• [PROBLEM]:
In the records below, locate each line that contains the string "tuplet" and copy those lines out.

[Entries from a dataset]

# # # #

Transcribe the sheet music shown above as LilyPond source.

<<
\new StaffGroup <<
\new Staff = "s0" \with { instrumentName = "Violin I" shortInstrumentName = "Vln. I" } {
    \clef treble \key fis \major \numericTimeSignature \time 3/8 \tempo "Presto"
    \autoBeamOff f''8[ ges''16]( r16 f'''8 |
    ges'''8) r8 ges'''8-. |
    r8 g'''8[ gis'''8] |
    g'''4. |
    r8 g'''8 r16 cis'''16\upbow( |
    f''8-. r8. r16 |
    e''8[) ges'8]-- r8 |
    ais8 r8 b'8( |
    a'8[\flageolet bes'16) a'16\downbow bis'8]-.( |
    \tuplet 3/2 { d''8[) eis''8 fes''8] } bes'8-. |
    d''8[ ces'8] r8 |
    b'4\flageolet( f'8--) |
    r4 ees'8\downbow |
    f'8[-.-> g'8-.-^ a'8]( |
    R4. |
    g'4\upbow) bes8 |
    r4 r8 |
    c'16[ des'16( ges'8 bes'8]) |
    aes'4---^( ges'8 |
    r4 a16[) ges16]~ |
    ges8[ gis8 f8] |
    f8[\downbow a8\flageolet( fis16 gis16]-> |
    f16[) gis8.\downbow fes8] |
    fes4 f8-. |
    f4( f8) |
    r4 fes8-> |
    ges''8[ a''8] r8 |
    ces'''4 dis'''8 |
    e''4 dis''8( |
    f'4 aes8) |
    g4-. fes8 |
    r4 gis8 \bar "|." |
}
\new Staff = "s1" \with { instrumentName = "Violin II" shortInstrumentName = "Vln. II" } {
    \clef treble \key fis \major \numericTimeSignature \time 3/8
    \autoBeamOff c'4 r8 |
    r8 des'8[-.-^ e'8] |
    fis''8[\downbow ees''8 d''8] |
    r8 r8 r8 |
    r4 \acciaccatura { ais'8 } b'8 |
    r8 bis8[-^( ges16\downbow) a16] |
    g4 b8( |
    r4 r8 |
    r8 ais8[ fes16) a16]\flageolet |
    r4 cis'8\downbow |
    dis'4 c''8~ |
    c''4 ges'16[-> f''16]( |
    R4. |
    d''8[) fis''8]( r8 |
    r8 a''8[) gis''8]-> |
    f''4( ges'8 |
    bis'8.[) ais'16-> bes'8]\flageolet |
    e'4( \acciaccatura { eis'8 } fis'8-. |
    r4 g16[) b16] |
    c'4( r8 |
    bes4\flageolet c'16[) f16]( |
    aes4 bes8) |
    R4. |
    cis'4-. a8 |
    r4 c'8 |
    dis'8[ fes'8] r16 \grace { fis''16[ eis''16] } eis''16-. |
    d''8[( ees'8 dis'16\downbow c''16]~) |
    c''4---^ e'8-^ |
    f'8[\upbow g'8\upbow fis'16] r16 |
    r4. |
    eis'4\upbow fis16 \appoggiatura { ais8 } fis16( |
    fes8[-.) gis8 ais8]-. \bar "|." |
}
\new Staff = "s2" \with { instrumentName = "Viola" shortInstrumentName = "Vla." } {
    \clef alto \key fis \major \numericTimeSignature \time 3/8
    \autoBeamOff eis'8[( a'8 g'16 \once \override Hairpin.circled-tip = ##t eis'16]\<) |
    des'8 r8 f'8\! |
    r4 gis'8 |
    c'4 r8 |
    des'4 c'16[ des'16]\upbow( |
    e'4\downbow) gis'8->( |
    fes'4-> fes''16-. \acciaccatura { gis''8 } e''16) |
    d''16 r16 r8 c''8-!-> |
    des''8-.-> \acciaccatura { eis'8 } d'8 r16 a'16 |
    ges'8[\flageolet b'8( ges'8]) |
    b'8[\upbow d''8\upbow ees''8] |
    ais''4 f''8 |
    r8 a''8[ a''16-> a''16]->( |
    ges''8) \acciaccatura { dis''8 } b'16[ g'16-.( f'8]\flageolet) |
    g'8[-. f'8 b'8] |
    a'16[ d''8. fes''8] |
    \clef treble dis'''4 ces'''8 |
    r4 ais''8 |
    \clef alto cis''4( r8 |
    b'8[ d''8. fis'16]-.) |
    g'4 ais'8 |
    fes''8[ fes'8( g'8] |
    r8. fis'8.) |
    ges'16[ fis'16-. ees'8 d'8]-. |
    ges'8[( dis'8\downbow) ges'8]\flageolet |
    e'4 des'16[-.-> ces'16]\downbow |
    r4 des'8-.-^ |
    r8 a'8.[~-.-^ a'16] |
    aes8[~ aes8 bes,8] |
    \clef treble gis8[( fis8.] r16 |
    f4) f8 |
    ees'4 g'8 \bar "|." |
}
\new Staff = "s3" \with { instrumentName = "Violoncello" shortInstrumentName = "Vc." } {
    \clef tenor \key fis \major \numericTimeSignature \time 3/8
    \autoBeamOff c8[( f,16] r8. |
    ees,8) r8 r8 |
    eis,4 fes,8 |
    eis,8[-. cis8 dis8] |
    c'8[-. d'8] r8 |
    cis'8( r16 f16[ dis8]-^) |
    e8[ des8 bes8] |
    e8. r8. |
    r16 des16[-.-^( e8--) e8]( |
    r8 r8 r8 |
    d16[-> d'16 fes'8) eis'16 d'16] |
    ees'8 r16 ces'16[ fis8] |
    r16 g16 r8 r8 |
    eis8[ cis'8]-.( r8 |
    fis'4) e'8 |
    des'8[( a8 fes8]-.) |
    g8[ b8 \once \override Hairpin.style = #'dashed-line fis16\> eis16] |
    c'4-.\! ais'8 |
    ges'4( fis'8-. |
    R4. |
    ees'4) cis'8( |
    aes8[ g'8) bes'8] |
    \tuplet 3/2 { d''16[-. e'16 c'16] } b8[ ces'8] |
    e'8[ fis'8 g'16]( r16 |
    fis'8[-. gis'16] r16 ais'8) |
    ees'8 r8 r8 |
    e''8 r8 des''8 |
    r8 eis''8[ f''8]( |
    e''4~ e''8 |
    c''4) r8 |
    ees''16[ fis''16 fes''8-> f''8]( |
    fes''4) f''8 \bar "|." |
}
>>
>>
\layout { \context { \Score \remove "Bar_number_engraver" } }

# # # #

• [ANSWER FOR THE TASK]:
    \tuplet 3/2 { d''8[) eis''8 fes''8] } bes'8-. |
    \tuplet 3/2 { d''16[-. e'16 c'16] } b8[ ces'8] |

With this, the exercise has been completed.